■ Stored data ■

.....

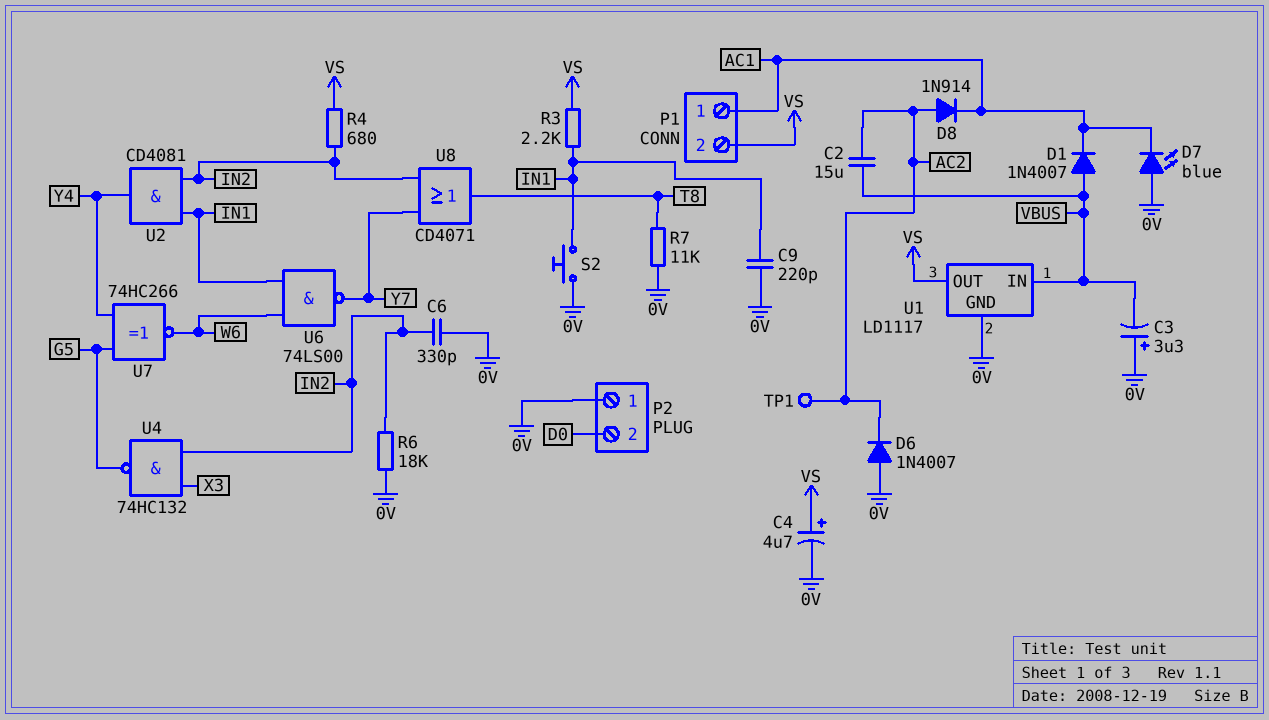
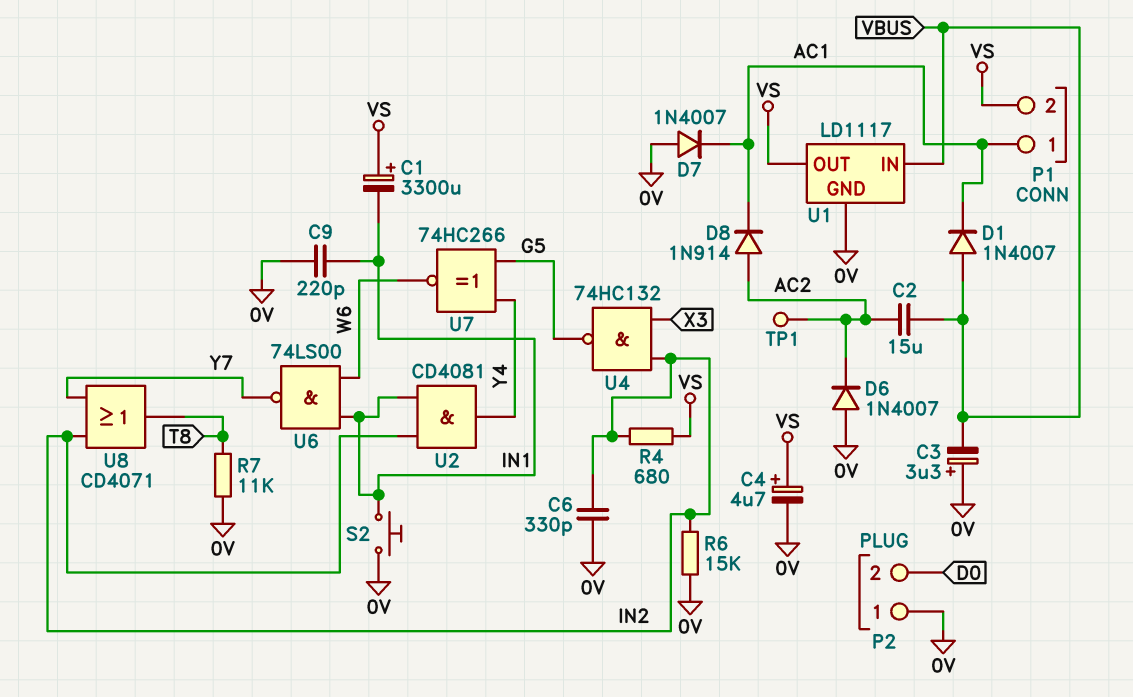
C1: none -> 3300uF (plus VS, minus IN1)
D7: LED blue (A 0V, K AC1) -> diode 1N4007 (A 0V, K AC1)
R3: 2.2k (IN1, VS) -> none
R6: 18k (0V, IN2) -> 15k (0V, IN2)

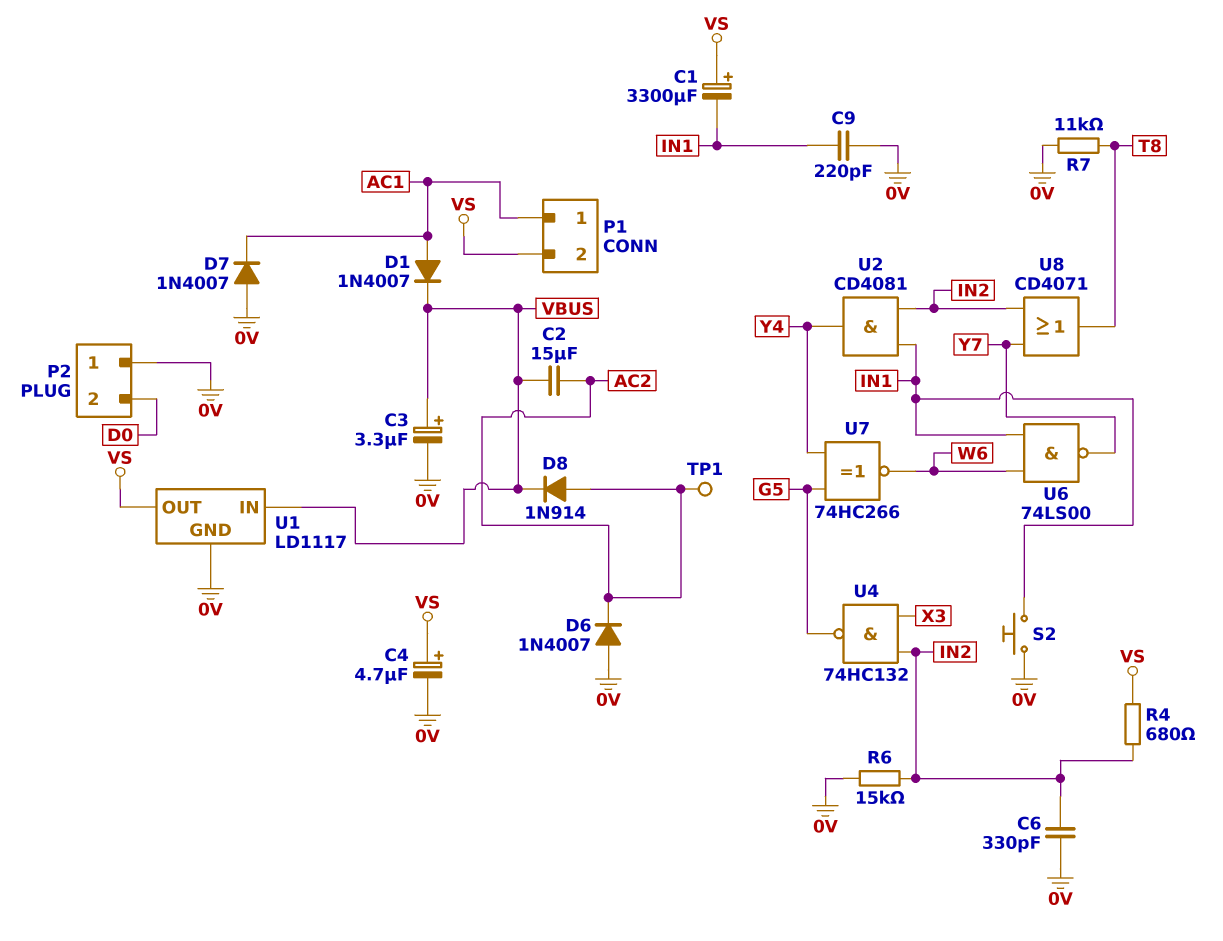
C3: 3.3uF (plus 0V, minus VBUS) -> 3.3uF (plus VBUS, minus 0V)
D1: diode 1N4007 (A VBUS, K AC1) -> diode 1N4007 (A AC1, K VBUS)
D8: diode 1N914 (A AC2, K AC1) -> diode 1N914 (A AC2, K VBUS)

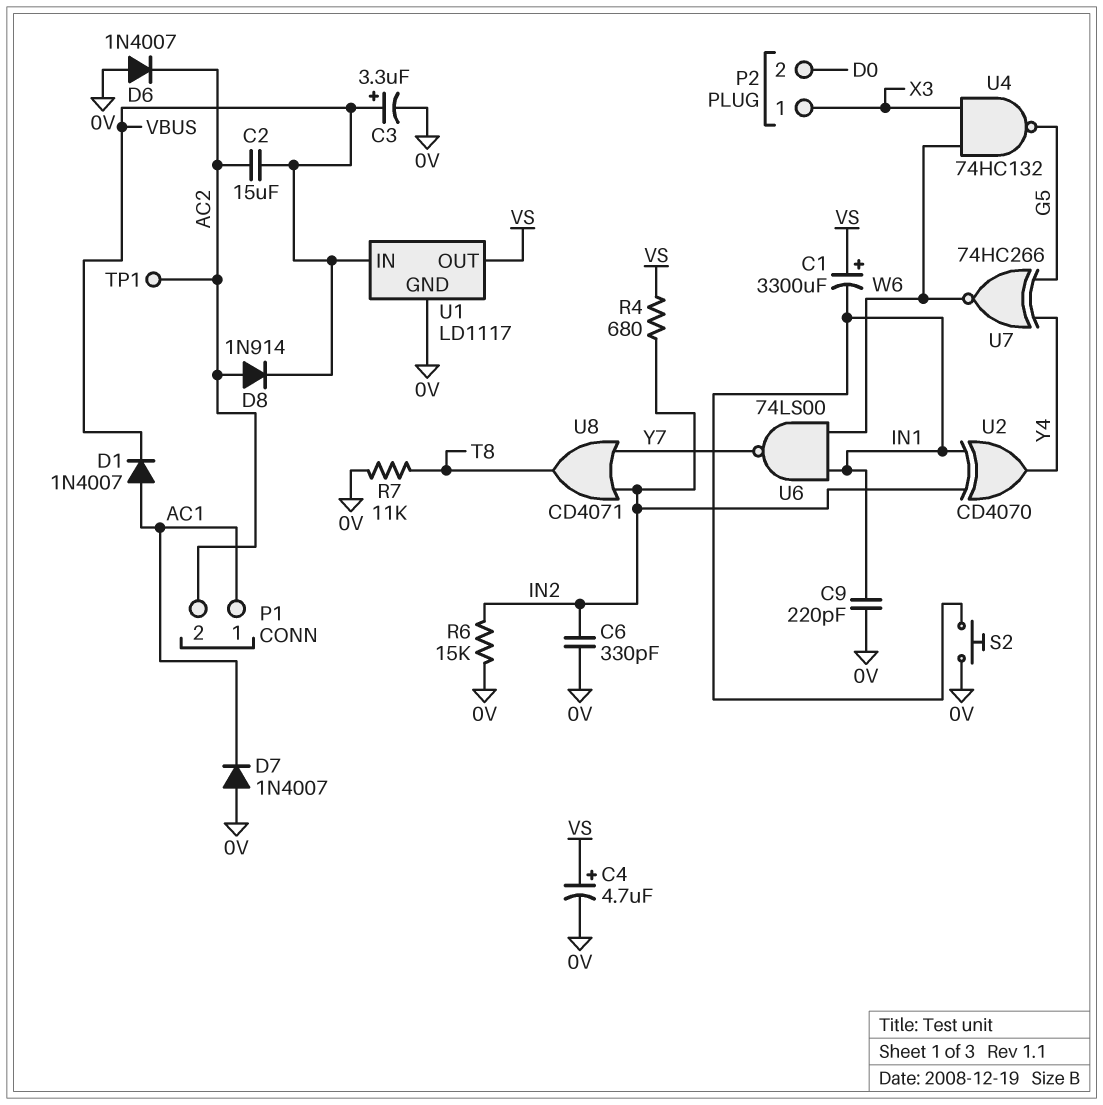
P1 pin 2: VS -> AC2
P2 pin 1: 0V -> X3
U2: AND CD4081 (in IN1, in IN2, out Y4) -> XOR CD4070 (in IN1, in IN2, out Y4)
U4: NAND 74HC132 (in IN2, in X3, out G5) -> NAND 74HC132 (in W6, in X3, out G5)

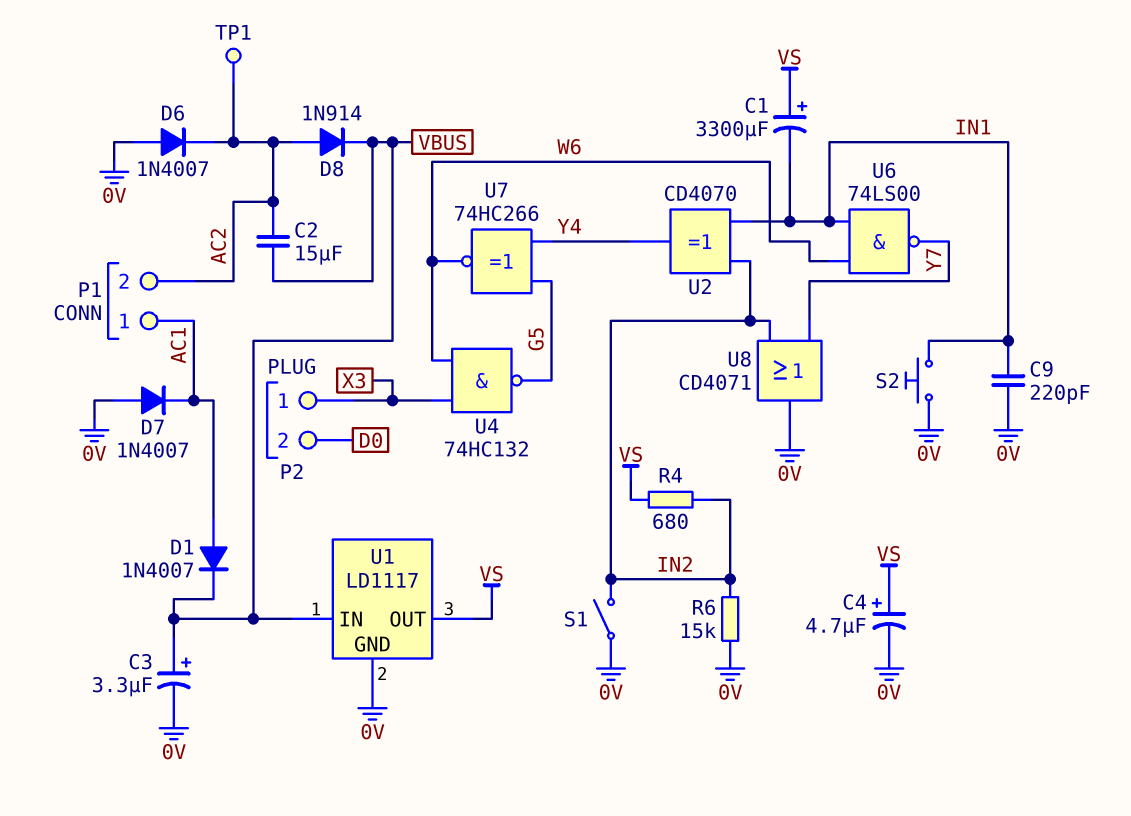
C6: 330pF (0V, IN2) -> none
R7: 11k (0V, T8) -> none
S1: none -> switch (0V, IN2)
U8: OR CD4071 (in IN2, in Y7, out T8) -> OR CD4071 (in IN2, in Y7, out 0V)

.....

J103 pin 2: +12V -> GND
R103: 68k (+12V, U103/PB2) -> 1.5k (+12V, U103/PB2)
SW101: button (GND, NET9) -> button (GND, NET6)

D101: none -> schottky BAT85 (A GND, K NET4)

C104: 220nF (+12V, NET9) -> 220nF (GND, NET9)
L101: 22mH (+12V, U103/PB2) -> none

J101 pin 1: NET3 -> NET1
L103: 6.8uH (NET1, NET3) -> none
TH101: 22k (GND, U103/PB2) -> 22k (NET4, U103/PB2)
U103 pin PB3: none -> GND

.....

■ Work task ■
Range to copy from the records above: the line containing "D7: LED blue" to the line containing "U8: OR CD4071", both included. Output those lines exactly and only those, skipping pictures.

■ Result ■
D7: LED blue (A 0V, K AC1) -> diode 1N4007 (A 0V, K AC1)
R3: 2.2k (IN1, VS) -> none
R6: 18k (0V, IN2) -> 15k (0V, IN2)

C3: 3.3uF (plus 0V, minus VBUS) -> 3.3uF (plus VBUS, minus 0V)
D1: diode 1N4007 (A VBUS, K AC1) -> diode 1N4007 (A AC1, K VBUS)
D8: diode 1N914 (A AC2, K AC1) -> diode 1N914 (A AC2, K VBUS)

P1 pin 2: VS -> AC2
P2 pin 1: 0V -> X3
U2: AND CD4081 (in IN1, in IN2, out Y4) -> XOR CD4070 (in IN1, in IN2, out Y4)
U4: NAND 74HC132 (in IN2, in X3, out G5) -> NAND 74HC132 (in W6, in X3, out G5)

C6: 330pF (0V, IN2) -> none
R7: 11k (0V, T8) -> none
S1: none -> switch (0V, IN2)
U8: OR CD4071 (in IN2, in Y7, out T8) -> OR CD4071 (in IN2, in Y7, out 0V)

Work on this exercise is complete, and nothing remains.